> Prompt: Rewrite the lines of every item below, putting "maroon rectangle" wherever "red rectangle" appears and keeping everything else the same. Omit the pictures from your answer.

> Records to process:
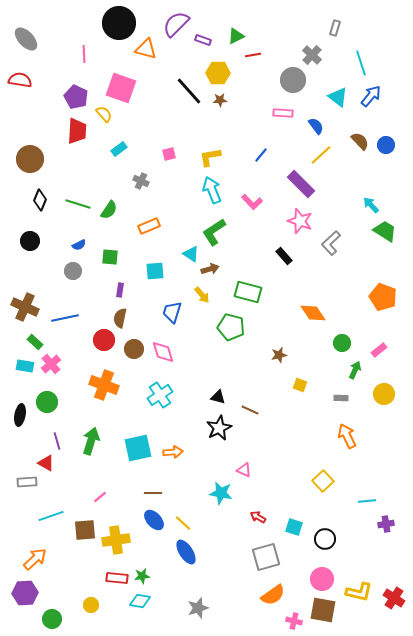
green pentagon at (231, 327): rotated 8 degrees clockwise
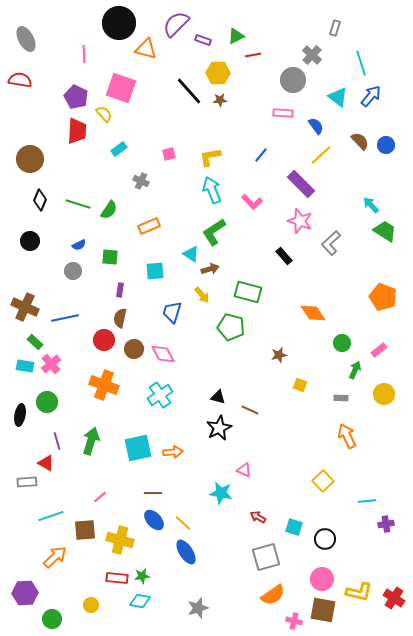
gray ellipse at (26, 39): rotated 15 degrees clockwise
pink diamond at (163, 352): moved 2 px down; rotated 10 degrees counterclockwise
yellow cross at (116, 540): moved 4 px right; rotated 24 degrees clockwise
orange arrow at (35, 559): moved 20 px right, 2 px up
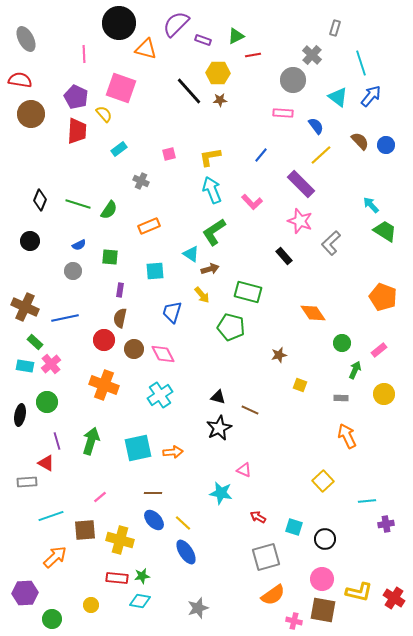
brown circle at (30, 159): moved 1 px right, 45 px up
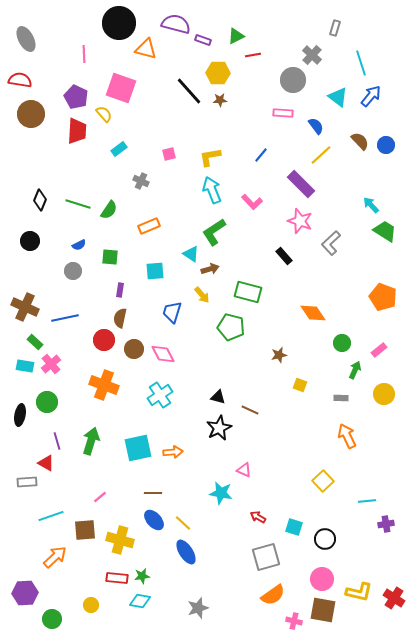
purple semicircle at (176, 24): rotated 60 degrees clockwise
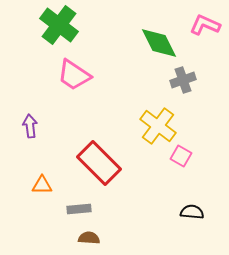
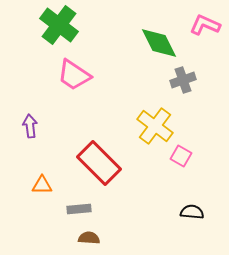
yellow cross: moved 3 px left
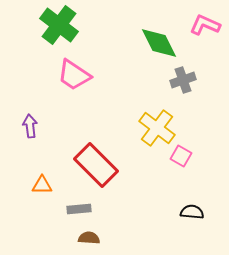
yellow cross: moved 2 px right, 2 px down
red rectangle: moved 3 px left, 2 px down
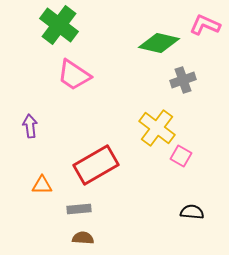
green diamond: rotated 51 degrees counterclockwise
red rectangle: rotated 75 degrees counterclockwise
brown semicircle: moved 6 px left
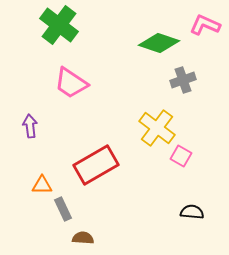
green diamond: rotated 6 degrees clockwise
pink trapezoid: moved 3 px left, 8 px down
gray rectangle: moved 16 px left; rotated 70 degrees clockwise
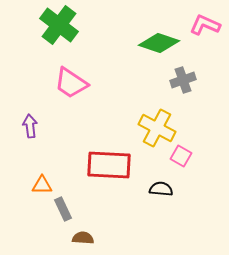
yellow cross: rotated 9 degrees counterclockwise
red rectangle: moved 13 px right; rotated 33 degrees clockwise
black semicircle: moved 31 px left, 23 px up
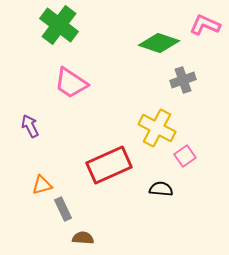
purple arrow: rotated 20 degrees counterclockwise
pink square: moved 4 px right; rotated 25 degrees clockwise
red rectangle: rotated 27 degrees counterclockwise
orange triangle: rotated 15 degrees counterclockwise
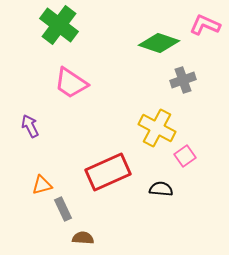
red rectangle: moved 1 px left, 7 px down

> Answer to the problem:
green pentagon at (231, 327): rotated 8 degrees clockwise
gray ellipse at (26, 39): rotated 15 degrees clockwise
pink diamond at (163, 352): moved 2 px down; rotated 10 degrees counterclockwise
yellow cross at (116, 540): moved 4 px right; rotated 24 degrees clockwise
orange arrow at (35, 559): moved 20 px right, 2 px up
brown circle at (30, 159): moved 1 px right, 45 px up
purple semicircle at (176, 24): rotated 60 degrees clockwise
yellow cross: moved 3 px left
yellow cross: moved 2 px right, 2 px down
maroon rectangle: moved 3 px left, 2 px down
green diamond: rotated 51 degrees counterclockwise
maroon rectangle: rotated 75 degrees counterclockwise
brown semicircle: moved 6 px left
green diamond: rotated 6 degrees clockwise
pink trapezoid: moved 3 px left, 8 px down
gray rectangle: moved 16 px left; rotated 70 degrees clockwise
yellow cross: rotated 9 degrees counterclockwise
maroon rectangle: moved 13 px right; rotated 33 degrees clockwise
black semicircle: moved 31 px left, 23 px up
purple arrow: rotated 20 degrees counterclockwise
pink square: moved 4 px right; rotated 25 degrees clockwise
maroon rectangle: rotated 27 degrees counterclockwise
orange triangle: rotated 15 degrees counterclockwise
maroon rectangle: moved 1 px left, 7 px down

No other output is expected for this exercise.